■ **REQUEST**
Count the lines in the data below that contain the string "time", matching case exactly, and give only the number.

[Dataset items]
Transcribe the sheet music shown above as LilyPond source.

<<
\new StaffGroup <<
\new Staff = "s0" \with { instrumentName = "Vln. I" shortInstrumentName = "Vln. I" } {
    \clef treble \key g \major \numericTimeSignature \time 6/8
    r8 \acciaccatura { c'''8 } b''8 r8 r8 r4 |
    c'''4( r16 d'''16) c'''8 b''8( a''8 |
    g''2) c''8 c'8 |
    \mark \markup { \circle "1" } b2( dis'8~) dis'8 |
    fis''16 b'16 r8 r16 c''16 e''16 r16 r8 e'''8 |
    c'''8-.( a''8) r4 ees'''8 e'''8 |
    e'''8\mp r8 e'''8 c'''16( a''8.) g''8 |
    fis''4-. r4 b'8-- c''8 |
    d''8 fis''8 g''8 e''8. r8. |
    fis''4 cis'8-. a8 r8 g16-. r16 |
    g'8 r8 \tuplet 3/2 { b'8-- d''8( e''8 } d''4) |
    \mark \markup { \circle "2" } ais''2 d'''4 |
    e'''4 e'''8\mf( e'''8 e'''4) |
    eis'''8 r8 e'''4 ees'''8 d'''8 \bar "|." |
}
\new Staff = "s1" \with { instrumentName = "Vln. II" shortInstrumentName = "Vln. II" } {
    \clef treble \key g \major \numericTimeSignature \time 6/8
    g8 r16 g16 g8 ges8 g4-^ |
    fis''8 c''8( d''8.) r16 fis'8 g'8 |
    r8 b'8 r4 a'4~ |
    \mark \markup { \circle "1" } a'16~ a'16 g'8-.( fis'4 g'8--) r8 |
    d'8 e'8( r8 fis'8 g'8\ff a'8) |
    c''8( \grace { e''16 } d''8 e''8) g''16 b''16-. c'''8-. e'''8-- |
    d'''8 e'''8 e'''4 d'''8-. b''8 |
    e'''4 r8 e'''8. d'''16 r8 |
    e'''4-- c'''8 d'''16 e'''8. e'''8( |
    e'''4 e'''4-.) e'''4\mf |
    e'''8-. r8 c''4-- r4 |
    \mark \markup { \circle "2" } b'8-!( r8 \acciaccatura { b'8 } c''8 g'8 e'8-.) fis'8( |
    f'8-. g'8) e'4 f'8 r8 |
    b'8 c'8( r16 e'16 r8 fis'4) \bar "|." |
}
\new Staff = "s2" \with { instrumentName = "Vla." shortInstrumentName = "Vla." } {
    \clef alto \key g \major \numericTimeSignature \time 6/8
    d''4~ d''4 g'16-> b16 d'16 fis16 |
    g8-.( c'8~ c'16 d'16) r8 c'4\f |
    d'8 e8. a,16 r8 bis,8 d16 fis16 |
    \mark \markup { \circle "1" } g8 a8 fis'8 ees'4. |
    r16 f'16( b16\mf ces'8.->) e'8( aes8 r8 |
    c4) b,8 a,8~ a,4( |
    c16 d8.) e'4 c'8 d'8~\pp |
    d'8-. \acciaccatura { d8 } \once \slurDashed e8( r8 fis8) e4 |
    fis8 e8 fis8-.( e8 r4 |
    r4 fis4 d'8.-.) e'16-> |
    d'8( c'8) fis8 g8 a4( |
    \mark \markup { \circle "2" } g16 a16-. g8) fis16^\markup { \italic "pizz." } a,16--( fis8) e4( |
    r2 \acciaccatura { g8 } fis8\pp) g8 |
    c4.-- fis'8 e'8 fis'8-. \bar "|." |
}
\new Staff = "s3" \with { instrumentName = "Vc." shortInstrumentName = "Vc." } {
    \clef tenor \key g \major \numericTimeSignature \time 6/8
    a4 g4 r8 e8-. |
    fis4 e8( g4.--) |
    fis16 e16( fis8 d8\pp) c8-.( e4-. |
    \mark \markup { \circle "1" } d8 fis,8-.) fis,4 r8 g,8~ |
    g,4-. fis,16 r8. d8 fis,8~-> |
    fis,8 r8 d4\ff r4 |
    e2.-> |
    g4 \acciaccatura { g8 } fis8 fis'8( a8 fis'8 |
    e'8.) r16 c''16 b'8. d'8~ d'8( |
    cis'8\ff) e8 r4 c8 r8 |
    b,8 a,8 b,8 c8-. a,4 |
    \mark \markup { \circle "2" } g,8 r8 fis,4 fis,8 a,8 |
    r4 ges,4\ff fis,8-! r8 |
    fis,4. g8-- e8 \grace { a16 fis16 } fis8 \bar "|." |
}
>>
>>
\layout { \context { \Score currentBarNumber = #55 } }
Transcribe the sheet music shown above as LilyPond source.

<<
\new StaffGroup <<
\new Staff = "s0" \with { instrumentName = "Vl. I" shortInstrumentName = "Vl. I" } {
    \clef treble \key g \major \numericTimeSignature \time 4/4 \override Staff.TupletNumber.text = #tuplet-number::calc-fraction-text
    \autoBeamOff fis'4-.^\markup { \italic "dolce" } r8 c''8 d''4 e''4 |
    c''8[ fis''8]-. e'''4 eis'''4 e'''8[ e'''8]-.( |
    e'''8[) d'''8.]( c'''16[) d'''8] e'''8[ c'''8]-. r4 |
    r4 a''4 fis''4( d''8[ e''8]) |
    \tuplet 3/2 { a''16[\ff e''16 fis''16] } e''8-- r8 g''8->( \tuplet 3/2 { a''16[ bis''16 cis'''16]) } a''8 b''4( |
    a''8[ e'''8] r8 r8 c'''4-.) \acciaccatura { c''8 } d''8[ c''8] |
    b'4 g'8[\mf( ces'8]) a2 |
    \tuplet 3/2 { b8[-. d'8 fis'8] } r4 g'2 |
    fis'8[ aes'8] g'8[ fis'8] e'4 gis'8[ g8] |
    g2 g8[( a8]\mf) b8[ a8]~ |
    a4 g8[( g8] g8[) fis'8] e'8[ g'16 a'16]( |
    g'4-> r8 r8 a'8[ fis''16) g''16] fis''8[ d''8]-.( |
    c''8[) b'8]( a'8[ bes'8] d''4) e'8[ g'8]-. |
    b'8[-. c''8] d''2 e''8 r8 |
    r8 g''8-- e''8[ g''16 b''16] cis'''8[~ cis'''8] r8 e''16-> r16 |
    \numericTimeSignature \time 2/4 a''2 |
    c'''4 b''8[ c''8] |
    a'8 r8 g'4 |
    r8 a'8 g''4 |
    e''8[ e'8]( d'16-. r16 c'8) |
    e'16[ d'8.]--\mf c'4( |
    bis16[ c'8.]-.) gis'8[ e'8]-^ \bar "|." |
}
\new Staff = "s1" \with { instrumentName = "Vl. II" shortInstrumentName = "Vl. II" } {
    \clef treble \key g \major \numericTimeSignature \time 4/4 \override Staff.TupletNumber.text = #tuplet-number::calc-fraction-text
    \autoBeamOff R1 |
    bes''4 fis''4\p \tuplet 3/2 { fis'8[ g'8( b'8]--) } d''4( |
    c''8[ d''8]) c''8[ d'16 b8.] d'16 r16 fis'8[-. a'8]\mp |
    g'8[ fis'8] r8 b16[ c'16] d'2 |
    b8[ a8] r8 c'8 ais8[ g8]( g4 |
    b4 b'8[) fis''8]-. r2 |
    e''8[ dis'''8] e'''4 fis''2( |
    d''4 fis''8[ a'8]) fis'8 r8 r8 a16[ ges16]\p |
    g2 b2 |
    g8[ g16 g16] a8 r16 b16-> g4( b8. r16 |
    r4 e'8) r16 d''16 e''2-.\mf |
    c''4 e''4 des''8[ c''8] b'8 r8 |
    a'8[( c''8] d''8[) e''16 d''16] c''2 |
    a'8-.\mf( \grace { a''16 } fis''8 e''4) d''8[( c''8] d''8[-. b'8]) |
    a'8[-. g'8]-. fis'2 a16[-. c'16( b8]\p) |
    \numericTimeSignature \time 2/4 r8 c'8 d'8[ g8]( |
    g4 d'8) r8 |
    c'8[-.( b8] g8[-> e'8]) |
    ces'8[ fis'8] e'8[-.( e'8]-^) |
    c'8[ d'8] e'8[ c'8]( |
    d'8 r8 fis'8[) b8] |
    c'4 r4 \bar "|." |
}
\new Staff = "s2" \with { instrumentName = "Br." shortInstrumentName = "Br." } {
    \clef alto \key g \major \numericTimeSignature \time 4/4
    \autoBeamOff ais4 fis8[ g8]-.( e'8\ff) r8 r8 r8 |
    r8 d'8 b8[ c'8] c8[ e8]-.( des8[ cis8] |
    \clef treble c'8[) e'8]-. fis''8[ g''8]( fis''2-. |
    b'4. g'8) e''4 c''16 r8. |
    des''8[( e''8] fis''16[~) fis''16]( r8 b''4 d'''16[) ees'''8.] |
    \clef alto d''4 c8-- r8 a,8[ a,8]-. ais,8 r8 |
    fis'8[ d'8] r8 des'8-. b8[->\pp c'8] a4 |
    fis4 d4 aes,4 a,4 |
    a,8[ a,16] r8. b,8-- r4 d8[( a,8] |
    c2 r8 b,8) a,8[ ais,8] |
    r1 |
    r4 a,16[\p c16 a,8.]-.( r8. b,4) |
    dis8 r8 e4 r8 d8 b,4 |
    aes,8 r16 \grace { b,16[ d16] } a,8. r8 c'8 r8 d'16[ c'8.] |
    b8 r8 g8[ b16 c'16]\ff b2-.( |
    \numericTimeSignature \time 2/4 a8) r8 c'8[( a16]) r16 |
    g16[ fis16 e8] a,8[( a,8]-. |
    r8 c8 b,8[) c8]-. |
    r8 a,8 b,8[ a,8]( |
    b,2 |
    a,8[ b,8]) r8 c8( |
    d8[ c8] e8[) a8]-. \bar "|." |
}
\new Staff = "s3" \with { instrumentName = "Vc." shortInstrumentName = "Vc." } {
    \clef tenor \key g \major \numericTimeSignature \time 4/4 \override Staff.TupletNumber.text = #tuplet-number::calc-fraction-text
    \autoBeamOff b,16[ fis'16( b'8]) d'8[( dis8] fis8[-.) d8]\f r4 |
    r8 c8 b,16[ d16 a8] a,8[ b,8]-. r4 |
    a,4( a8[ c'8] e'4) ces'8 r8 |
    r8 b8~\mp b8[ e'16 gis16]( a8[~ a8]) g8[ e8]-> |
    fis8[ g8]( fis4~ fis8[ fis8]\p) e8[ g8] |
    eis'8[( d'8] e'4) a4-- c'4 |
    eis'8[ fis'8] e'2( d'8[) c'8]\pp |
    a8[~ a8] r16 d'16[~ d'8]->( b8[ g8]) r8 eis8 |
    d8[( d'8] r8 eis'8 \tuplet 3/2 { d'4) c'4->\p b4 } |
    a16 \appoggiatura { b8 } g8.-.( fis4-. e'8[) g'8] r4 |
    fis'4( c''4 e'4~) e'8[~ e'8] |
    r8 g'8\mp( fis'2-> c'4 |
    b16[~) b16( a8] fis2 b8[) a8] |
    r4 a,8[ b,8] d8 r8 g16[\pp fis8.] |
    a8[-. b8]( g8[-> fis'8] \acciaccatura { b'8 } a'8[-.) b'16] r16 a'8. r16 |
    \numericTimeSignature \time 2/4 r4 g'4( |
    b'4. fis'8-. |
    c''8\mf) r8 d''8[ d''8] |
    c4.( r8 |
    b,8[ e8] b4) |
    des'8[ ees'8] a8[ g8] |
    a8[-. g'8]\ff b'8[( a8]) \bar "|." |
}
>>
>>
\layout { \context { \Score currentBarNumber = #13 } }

■ **RESULT OF THIS TASK**
12